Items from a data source
--
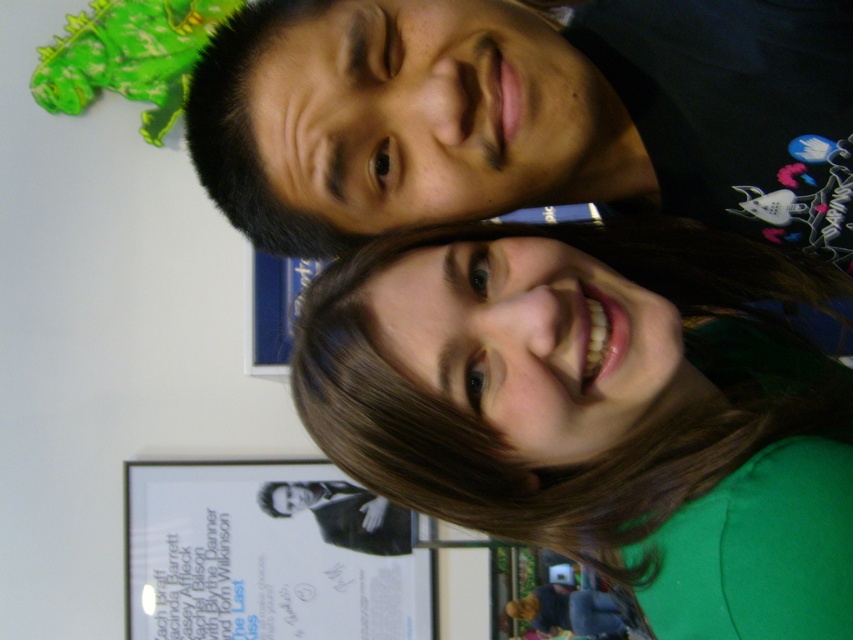
Does green matte shirt at lower right appear on the right side of matte black shirt at upper center?

Yes, green matte shirt at lower right is to the right of matte black shirt at upper center.

Does point (463, 436) come in front of point (480, 144)?

No.

At what (x,y) coordinates should I click in order to perform the action: click on green matte shirt at lower right. Please return your answer as a coordinate pair (x, y). Image resolution: width=853 pixels, height=640 pixels. Looking at the image, I should click on (599, 410).

Can you confirm if matte black shirt at upper center is bigger than black suit at center?

Correct, matte black shirt at upper center is larger in size than black suit at center.

Which is below, matte black shirt at upper center or black suit at center?

black suit at center

Which is in front, point (495, 198) or point (305, 490)?

Positioned in front is point (495, 198).

Where is `matte black shirt at upper center`? The image size is (853, 640). matte black shirt at upper center is located at coordinates (526, 115).

Who is more forward, [650,330] or [381,547]?

Point [650,330] is in front.

Which is more to the right, green matte shirt at lower right or black suit at center?

From the viewer's perspective, green matte shirt at lower right appears more on the right side.

Find the location of `green matte shirt at lower right`. green matte shirt at lower right is located at coordinates (599, 410).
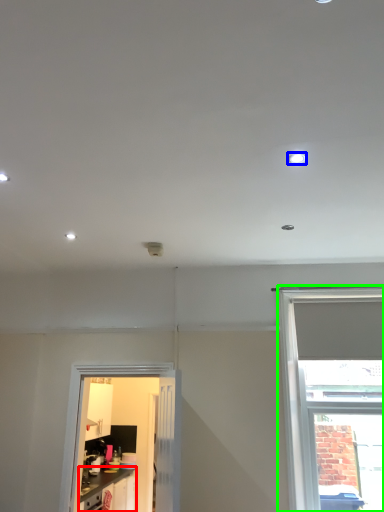
Question: Estimate the real-world distances between objects in this image. Which object is closer to cabinetry (highlighted by a red box), lighting (highlighted by a blue box) or window (highlighted by a green box)?

Choices:
 (A) lighting
 (B) window

Answer: (B)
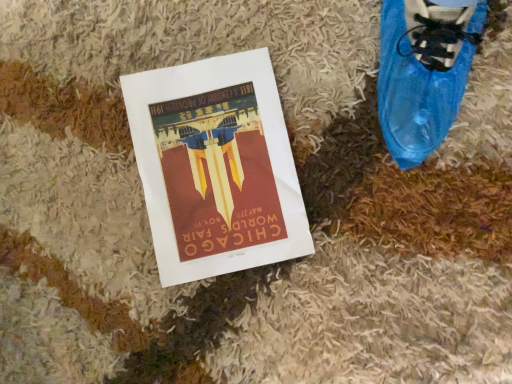
Question: Should I look upward or downward to see matte paper poster at center?

Choices:
 (A) down
 (B) up

Answer: (B)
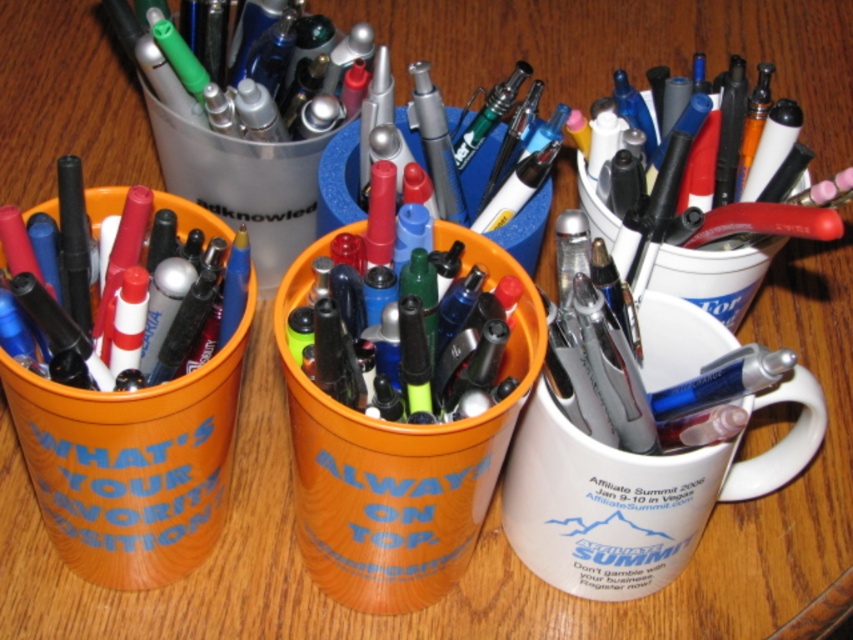
Who is more forward, [756,472] or [438,195]?

Point [438,195] is in front.

Is white ceramic mug at right further to the viewer compared to metallic silver pen at center?

No, white ceramic mug at right is in front of metallic silver pen at center.

Identify the location of white ceramic mug at right. The height and width of the screenshot is (640, 853). (633, 496).

Where is `white ceramic mug at right`? white ceramic mug at right is located at coordinates (633, 496).

From the picture: Does white ceramic mug at right appear on the right side of white matte mug at right?

No, white ceramic mug at right is not to the right of white matte mug at right.

Is white ceramic mug at right further to camera compared to white matte mug at right?

That is False.

Measure the distance between white ceramic mug at right and camera.

They are 26.40 inches apart.

Where is `white ceramic mug at right`? white ceramic mug at right is located at coordinates (633, 496).

Is matte plastic cup at left above metallic silver pen at center?

No.

Is matte plastic cup at left smaller than metallic silver pen at center?

Incorrect, matte plastic cup at left is not smaller in size than metallic silver pen at center.

Which is in front, point (78, 244) or point (439, 179)?

Point (78, 244) is more forward.

Where is `matte plastic cup at left`? The height and width of the screenshot is (640, 853). matte plastic cup at left is located at coordinates (62, 275).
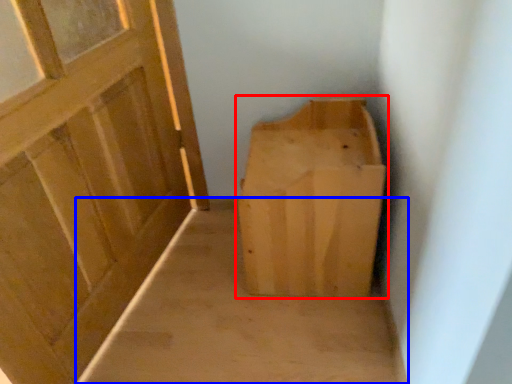
Question: Which object is closer to the camera taking this photo, furniture (highlighted by a red box) or plain (highlighted by a blue box)?

Choices:
 (A) furniture
 (B) plain

Answer: (A)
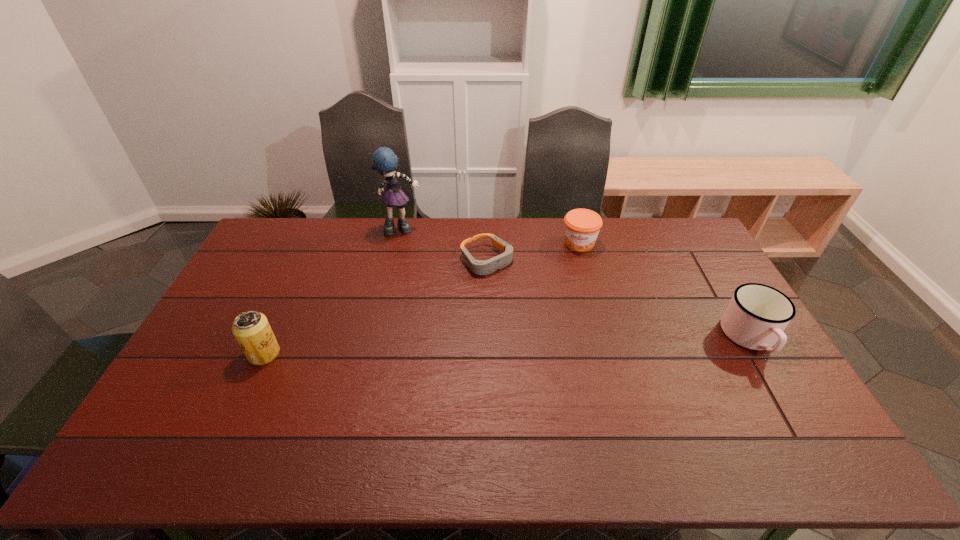
Where is `vacant space that's between the third object from left to right and the mug`? The height and width of the screenshot is (540, 960). vacant space that's between the third object from left to right and the mug is located at coordinates (618, 299).

You are a GUI agent. You are given a task and a screenshot of the screen. Output one action in this format:
    pyautogui.click(x=<x>, y=<y>)
    Task: Click on the free spot between the rightmost object and the goggles
    This screenshot has height=540, width=960.
    Given the screenshot: What is the action you would take?
    point(618,299)

Find the location of a particular element. The height and width of the screenshot is (540, 960). free space between the second shortest object and the mug is located at coordinates (665, 291).

You are a GUI agent. You are given a task and a screenshot of the screen. Output one action in this format:
    pyautogui.click(x=<x>, y=<y>)
    Task: Click on the empty space that is in between the beer can and the fourth object from right to left
    
    Given the screenshot: What is the action you would take?
    pyautogui.click(x=333, y=292)

Identify the location of free space that is in between the rightmost object and the fourth tallest object. The image size is (960, 540). (665, 291).

Find the location of a particular element. vacant area that lies between the beer can and the second shortest object is located at coordinates (421, 298).

I want to click on empty space between the beer can and the goggles, so click(x=375, y=307).

This screenshot has height=540, width=960. I want to click on empty location between the leftmost object and the second object from left to right, so click(x=333, y=292).

Where is `vacant area between the fourth object from left to right and the mug`? The image size is (960, 540). vacant area between the fourth object from left to right and the mug is located at coordinates (665, 291).

At what (x,y) coordinates should I click in order to perform the action: click on object that is the closest to the fourth object from right to left. Please return your answer as a coordinate pair (x, y). Looking at the image, I should click on [479, 267].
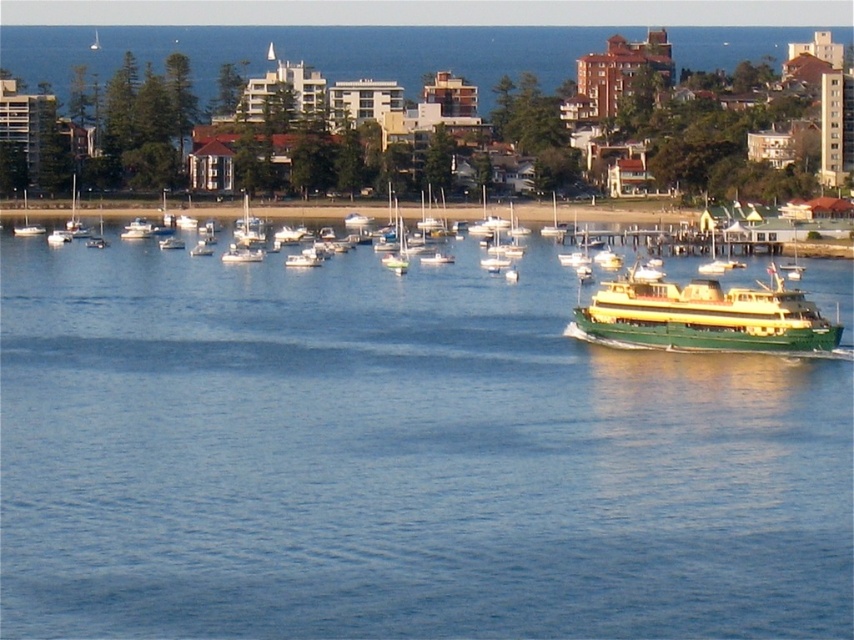
Question: Among these objects, which one is nearest to the camera?

Choices:
 (A) green polished ferry at right
 (B) white matte sailboat at left
 (C) blue water at center

Answer: (C)

Question: Can you confirm if white glossy sailboat at center-left is positioned above white matte sailboat at left?

Choices:
 (A) no
 (B) yes

Answer: (A)

Question: Observing the image, what is the correct spatial positioning of green polished ferry at right in reference to white glossy sailboat at center-left?

Choices:
 (A) left
 (B) right

Answer: (B)

Question: Estimate the real-world distances between objects in this image. Which object is farther from the white matte sailboat at left?

Choices:
 (A) white glossy sailboat at center-left
 (B) green polished ferry at right
 (C) blue water at center

Answer: (B)

Question: Does green polished ferry at right lie behind white matte sailboat at left?

Choices:
 (A) yes
 (B) no

Answer: (B)

Question: Among these objects, which one is nearest to the camera?

Choices:
 (A) white glossy sailboat at center-left
 (B) green polished ferry at right
 (C) blue water at center
 (D) white matte sailboat at left

Answer: (C)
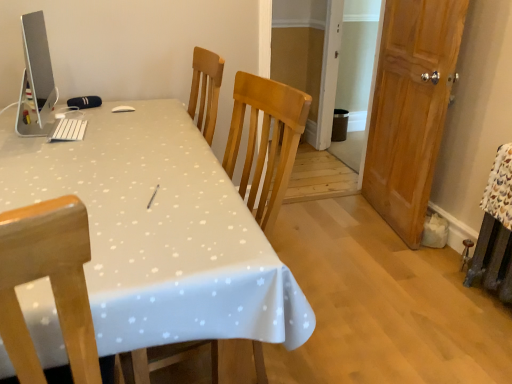
The height and width of the screenshot is (384, 512). In order to click on vacant area that is in front of sleek silver monitor at upper left in this screenshot , I will do `click(39, 159)`.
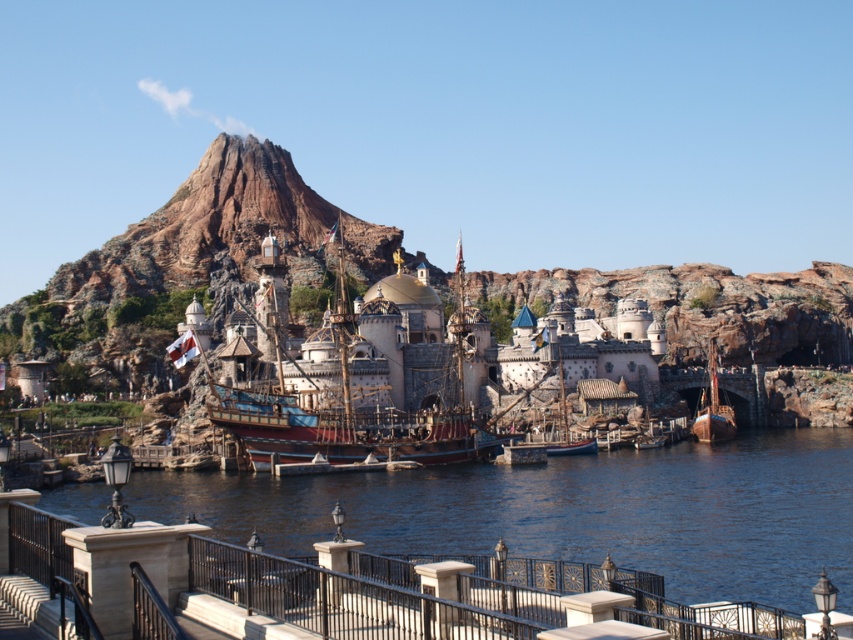
You are a visitor at the themed park and want to take a photo of the clear blue water at lower center and the wooden ship at center. Which object should you focus on first if you want to capture both in one frame without moving the camera?

The clear blue water at lower center is bigger than the wooden ship at center, so you should focus on the clear blue water at lower center first to ensure it fills the frame appropriately before adjusting for the smaller wooden ship at center.

You are a park visitor who wants to take a photo of both wooden ship at center and wooden ship at lower right from a distance. Which ship will appear wider in your photo?

The wooden ship at center will appear wider in the photo because its actual width is larger than the wooden ship at lower right.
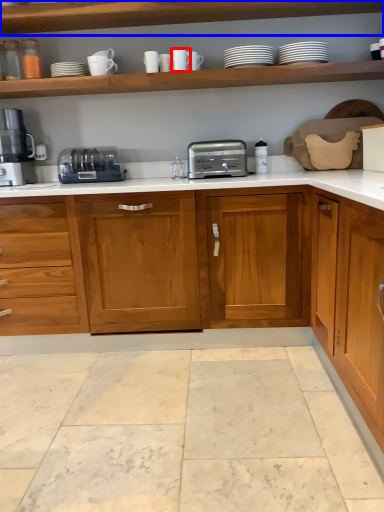
Question: Which object is closer to the camera taking this photo, tableware (highlighted by a red box) or shelf (highlighted by a blue box)?

Choices:
 (A) tableware
 (B) shelf

Answer: (B)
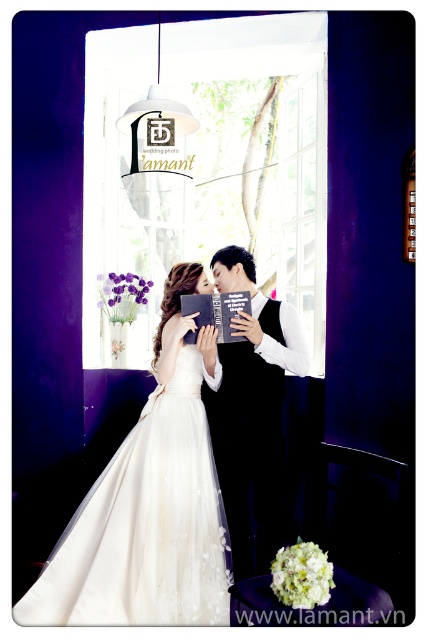
Between white satin dress at center and black satin suit at center, which one is positioned higher?

black satin suit at center is higher up.

Between white satin dress at center and black satin suit at center, which one has more height?

Standing taller between the two is black satin suit at center.

Where is `white satin dress at center`? This screenshot has height=640, width=426. white satin dress at center is located at coordinates (149, 500).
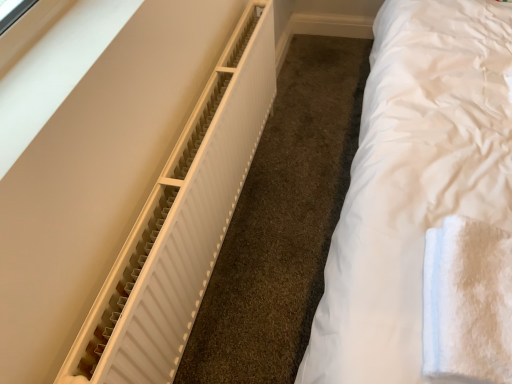
Question: Looking at their shapes, would you say white matte radiator at left is wider or thinner than white fluffy towel at right?

Choices:
 (A) wide
 (B) thin

Answer: (B)

Question: From a real-world perspective, is white matte radiator at left physically located above or below white fluffy towel at right?

Choices:
 (A) below
 (B) above

Answer: (A)

Question: Is white matte radiator at left inside or outside of white fluffy towel at right?

Choices:
 (A) inside
 (B) outside

Answer: (B)

Question: Looking at the image, does white fluffy towel at right seem bigger or smaller compared to white matte radiator at left?

Choices:
 (A) big
 (B) small

Answer: (B)

Question: From the image's perspective, relative to white matte radiator at left, is white fluffy towel at right above or below?

Choices:
 (A) above
 (B) below

Answer: (B)

Question: From a real-world perspective, is white fluffy towel at right positioned above or below white matte radiator at left?

Choices:
 (A) above
 (B) below

Answer: (A)

Question: Is white fluffy towel at right situated inside white matte radiator at left or outside?

Choices:
 (A) inside
 (B) outside

Answer: (B)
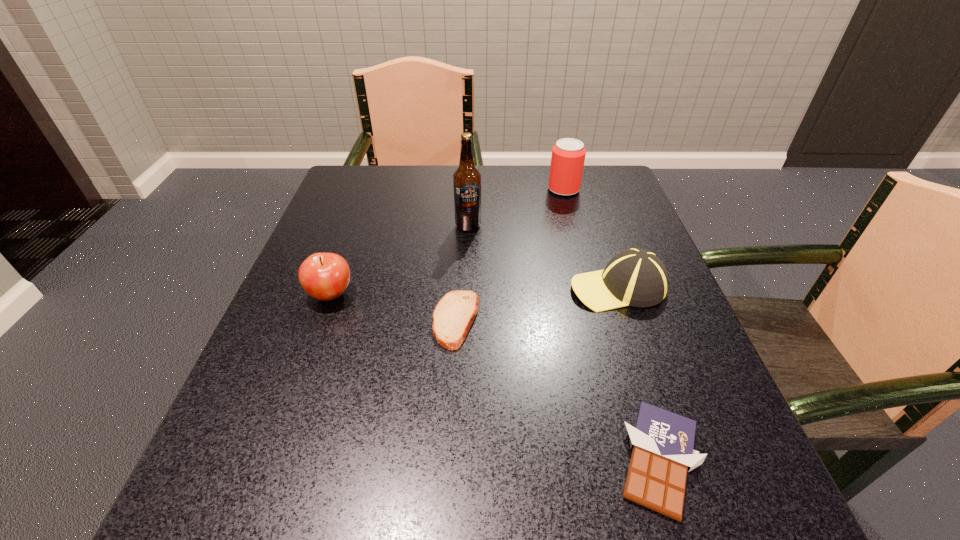
Where is `vacant position located 0.200m on the back of the leftmost object`? Image resolution: width=960 pixels, height=540 pixels. vacant position located 0.200m on the back of the leftmost object is located at coordinates (357, 222).

Identify the location of blank space located 0.380m with the brim of the fourth tallest object facing forward. (379, 287).

This screenshot has height=540, width=960. Identify the location of free space located 0.340m with the brim of the fourth tallest object facing forward. (399, 287).

Find the location of `free space located with the brim of the fourth tallest object facing forward`. free space located with the brim of the fourth tallest object facing forward is located at coordinates (424, 287).

I want to click on vacant position located 0.070m on the front of the pita bread, so click(x=452, y=386).

Find the location of a particular element. Image resolution: width=960 pixels, height=540 pixels. blank space located 0.220m on the back of the chocolate bar is located at coordinates (612, 306).

Locate an element on the screen. object that is at the far edge is located at coordinates (568, 155).

You are a GUI agent. You are given a task and a screenshot of the screen. Output one action in this format:
    pyautogui.click(x=<x>, y=<y>)
    Task: Click on the object present at the near edge
    The height and width of the screenshot is (540, 960).
    Given the screenshot: What is the action you would take?
    pyautogui.click(x=662, y=442)

Locate an element on the screen. The image size is (960, 540). object at the left edge is located at coordinates (324, 276).

Find the location of a particular element. beer can present at the right edge is located at coordinates (568, 155).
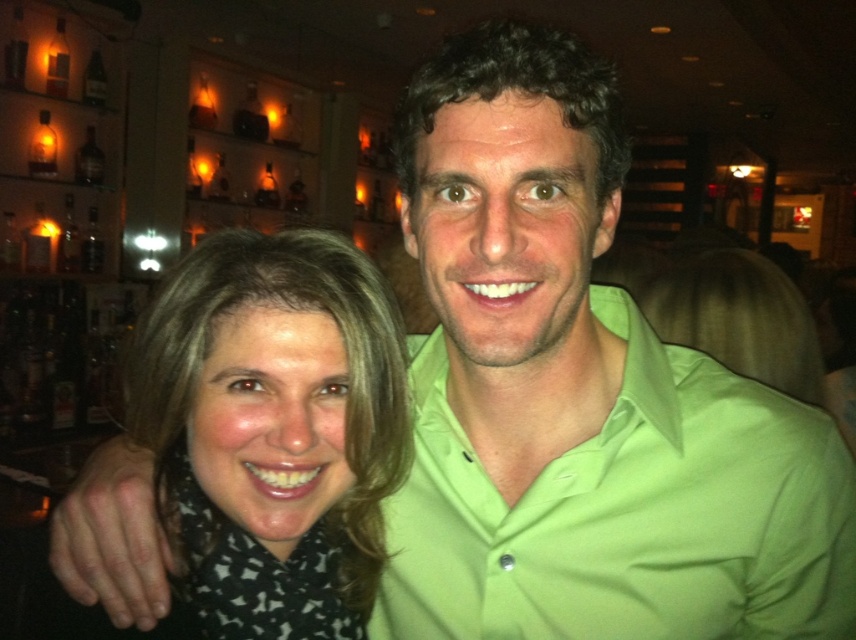
You are a photographer setting up for a group photo in a bar. You notice the lime green polo shirt at center and the matte black scarf at left. Which item should you adjust your camera focus on if you want to ensure the larger object is in sharp focus?

The lime green polo shirt at center is bigger than the matte black scarf at left, so you should adjust the camera focus on the lime green polo shirt at center to ensure the larger object is in sharp focus.

You are a photographer trying to focus on the lime green polo shirt at center and the matte black scarf at left. Which object should you adjust your camera focus to first if you want to capture both clearly in one shot?

The lime green polo shirt at center should be focused on first because it is positioned under the matte black scarf at left, meaning it is closer to the camera. By focusing on the closer object first, you can ensure both are in focus using depth of field.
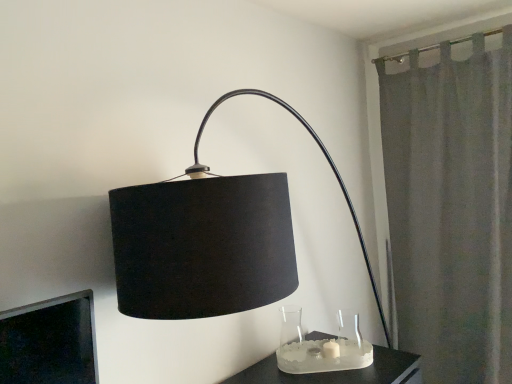
Question: Is satin glass candle holder at lower center next to gray fabric curtain at right?

Choices:
 (A) no
 (B) yes

Answer: (A)

Question: Considering the relative sizes of satin glass candle holder at lower center and gray fabric curtain at right in the image provided, is satin glass candle holder at lower center thinner than gray fabric curtain at right?

Choices:
 (A) yes
 (B) no

Answer: (A)

Question: From the image's perspective, would you say satin glass candle holder at lower center is positioned over gray fabric curtain at right?

Choices:
 (A) yes
 (B) no

Answer: (B)

Question: Considering the relative sizes of satin glass candle holder at lower center and gray fabric curtain at right in the image provided, is satin glass candle holder at lower center bigger than gray fabric curtain at right?

Choices:
 (A) yes
 (B) no

Answer: (B)

Question: Is satin glass candle holder at lower center not inside gray fabric curtain at right?

Choices:
 (A) no
 (B) yes

Answer: (B)

Question: Does satin glass candle holder at lower center come in front of gray fabric curtain at right?

Choices:
 (A) no
 (B) yes

Answer: (B)

Question: Does satin glass candle holder at lower center have a greater width compared to transparent glass vase at lower center, which is the 2th glass vase in left-to-right order?

Choices:
 (A) yes
 (B) no

Answer: (A)

Question: Does satin glass candle holder at lower center turn towards transparent glass vase at lower center, marked as the 1th glass vase in a right-to-left arrangement?

Choices:
 (A) no
 (B) yes

Answer: (A)

Question: From a real-world perspective, is satin glass candle holder at lower center on transparent glass vase at lower center, which is the 2th glass vase in left-to-right order?

Choices:
 (A) no
 (B) yes

Answer: (A)

Question: Considering the relative sizes of satin glass candle holder at lower center and transparent glass vase at lower center, which is the 2th glass vase in left-to-right order, in the image provided, is satin glass candle holder at lower center taller than transparent glass vase at lower center, which is the 2th glass vase in left-to-right order,?

Choices:
 (A) yes
 (B) no

Answer: (B)

Question: Is transparent glass vase at lower center, which is the 2th glass vase in left-to-right order, a part of satin glass candle holder at lower center?

Choices:
 (A) yes
 (B) no

Answer: (B)

Question: From the image's perspective, is satin glass candle holder at lower center located above transparent glass vase at lower center, marked as the 1th glass vase in a right-to-left arrangement?

Choices:
 (A) no
 (B) yes

Answer: (A)

Question: Can you confirm if clear glass vase at lower center, which is counted as the 1th glass vase, starting from the left, is shorter than gray fabric curtain at right?

Choices:
 (A) yes
 (B) no

Answer: (A)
--
PROBLEM TO WORK ON: Repeat the entries word for word, from the start up to and including the line that contains "Positioned in front is point (495, 198).". Leave the pictures out.

THE SOLUTION:
Does green matte shirt at lower right appear on the right side of matte black shirt at upper center?

Yes, green matte shirt at lower right is to the right of matte black shirt at upper center.

Does point (463, 436) come in front of point (480, 144)?

No.

At what (x,y) coordinates should I click in order to perform the action: click on green matte shirt at lower right. Please return your answer as a coordinate pair (x, y). Image resolution: width=853 pixels, height=640 pixels. Looking at the image, I should click on (599, 410).

Can you confirm if matte black shirt at upper center is bigger than black suit at center?

Correct, matte black shirt at upper center is larger in size than black suit at center.

Which is below, matte black shirt at upper center or black suit at center?

black suit at center

Which is in front, point (495, 198) or point (305, 490)?

Positioned in front is point (495, 198).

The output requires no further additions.